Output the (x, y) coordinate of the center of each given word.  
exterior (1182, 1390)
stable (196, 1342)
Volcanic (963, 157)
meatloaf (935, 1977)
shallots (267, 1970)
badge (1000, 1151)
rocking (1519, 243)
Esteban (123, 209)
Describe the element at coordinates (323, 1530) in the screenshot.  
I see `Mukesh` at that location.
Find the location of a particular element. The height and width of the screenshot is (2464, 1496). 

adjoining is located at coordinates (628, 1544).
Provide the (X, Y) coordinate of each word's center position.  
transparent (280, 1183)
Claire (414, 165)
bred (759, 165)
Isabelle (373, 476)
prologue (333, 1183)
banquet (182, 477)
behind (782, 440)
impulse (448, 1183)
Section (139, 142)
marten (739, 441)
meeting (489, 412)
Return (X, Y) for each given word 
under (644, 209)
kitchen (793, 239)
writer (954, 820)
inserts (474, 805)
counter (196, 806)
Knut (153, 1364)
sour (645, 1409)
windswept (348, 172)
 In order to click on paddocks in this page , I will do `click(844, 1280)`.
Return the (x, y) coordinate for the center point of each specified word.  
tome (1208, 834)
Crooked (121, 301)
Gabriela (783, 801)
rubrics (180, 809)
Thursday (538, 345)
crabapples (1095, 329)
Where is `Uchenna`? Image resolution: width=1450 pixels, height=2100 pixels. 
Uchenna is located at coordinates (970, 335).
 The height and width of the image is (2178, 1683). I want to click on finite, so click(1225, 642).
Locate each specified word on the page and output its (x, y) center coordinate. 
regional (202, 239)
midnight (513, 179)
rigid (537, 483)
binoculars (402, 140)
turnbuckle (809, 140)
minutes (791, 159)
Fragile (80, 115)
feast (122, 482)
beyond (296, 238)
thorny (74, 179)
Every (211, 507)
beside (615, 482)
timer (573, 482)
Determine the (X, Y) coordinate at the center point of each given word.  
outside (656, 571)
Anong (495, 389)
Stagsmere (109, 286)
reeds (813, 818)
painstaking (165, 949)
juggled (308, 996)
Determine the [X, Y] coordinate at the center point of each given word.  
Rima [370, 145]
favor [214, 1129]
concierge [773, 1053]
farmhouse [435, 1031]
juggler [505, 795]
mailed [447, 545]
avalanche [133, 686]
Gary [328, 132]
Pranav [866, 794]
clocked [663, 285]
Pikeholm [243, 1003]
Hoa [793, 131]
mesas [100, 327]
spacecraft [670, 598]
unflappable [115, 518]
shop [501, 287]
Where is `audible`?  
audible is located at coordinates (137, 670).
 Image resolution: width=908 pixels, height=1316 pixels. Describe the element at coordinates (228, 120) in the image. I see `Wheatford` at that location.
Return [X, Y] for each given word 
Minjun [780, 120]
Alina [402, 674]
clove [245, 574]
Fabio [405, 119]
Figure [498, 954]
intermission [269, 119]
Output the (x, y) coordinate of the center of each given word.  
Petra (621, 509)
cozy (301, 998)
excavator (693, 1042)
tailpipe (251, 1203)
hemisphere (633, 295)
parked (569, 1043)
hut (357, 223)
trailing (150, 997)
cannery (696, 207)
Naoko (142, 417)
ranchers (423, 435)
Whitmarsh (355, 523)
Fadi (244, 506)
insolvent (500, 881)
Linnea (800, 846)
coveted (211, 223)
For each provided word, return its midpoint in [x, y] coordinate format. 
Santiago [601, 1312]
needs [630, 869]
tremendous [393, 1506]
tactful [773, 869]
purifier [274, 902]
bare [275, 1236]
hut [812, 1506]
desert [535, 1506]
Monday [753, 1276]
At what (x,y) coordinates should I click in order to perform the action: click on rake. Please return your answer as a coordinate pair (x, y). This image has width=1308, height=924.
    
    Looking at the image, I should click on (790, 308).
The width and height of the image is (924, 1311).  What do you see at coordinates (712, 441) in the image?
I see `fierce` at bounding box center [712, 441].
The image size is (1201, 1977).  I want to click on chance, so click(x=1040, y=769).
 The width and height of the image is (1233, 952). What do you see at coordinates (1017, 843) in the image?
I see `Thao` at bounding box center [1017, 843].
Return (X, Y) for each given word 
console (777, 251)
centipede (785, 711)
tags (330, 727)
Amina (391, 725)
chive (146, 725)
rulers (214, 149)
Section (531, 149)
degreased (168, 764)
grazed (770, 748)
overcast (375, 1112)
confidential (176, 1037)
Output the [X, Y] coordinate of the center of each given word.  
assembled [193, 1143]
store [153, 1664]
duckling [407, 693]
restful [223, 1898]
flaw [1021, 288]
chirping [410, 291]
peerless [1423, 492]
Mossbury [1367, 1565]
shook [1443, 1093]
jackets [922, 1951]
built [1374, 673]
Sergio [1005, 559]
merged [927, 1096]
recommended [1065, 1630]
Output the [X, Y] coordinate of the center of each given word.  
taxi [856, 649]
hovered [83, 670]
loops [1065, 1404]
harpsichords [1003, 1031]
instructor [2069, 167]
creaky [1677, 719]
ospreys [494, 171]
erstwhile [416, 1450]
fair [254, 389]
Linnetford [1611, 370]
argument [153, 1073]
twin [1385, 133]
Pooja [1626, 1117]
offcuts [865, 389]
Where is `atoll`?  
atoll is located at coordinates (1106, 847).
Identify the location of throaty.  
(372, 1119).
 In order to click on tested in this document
____
» Job
Copy the entries exactly as they appear, from the first line through the line containing "juggled (308, 996)", including that line.

» Exercise solution
Output the (x, y) coordinate of the center of each given word.  
exterior (1182, 1390)
stable (196, 1342)
Volcanic (963, 157)
meatloaf (935, 1977)
shallots (267, 1970)
badge (1000, 1151)
rocking (1519, 243)
Esteban (123, 209)
Describe the element at coordinates (323, 1530) in the screenshot.  
I see `Mukesh` at that location.
Find the location of a particular element. The height and width of the screenshot is (2464, 1496). 

adjoining is located at coordinates (628, 1544).
Provide the (X, Y) coordinate of each word's center position.  
transparent (280, 1183)
Claire (414, 165)
bred (759, 165)
Isabelle (373, 476)
prologue (333, 1183)
banquet (182, 477)
behind (782, 440)
impulse (448, 1183)
Section (139, 142)
marten (739, 441)
meeting (489, 412)
Return (X, Y) for each given word 
under (644, 209)
kitchen (793, 239)
writer (954, 820)
inserts (474, 805)
counter (196, 806)
Knut (153, 1364)
sour (645, 1409)
windswept (348, 172)
 In order to click on paddocks in this page , I will do `click(844, 1280)`.
Return the (x, y) coordinate for the center point of each specified word.  
tome (1208, 834)
Crooked (121, 301)
Gabriela (783, 801)
rubrics (180, 809)
Thursday (538, 345)
crabapples (1095, 329)
Where is `Uchenna`? Image resolution: width=1450 pixels, height=2100 pixels. 
Uchenna is located at coordinates (970, 335).
 The height and width of the image is (2178, 1683). I want to click on finite, so click(1225, 642).
Locate each specified word on the page and output its (x, y) center coordinate. 
regional (202, 239)
midnight (513, 179)
rigid (537, 483)
binoculars (402, 140)
turnbuckle (809, 140)
minutes (791, 159)
Fragile (80, 115)
feast (122, 482)
beyond (296, 238)
thorny (74, 179)
Every (211, 507)
beside (615, 482)
timer (573, 482)
Determine the (X, Y) coordinate at the center point of each given word.  
outside (656, 571)
Anong (495, 389)
Stagsmere (109, 286)
reeds (813, 818)
painstaking (165, 949)
juggled (308, 996)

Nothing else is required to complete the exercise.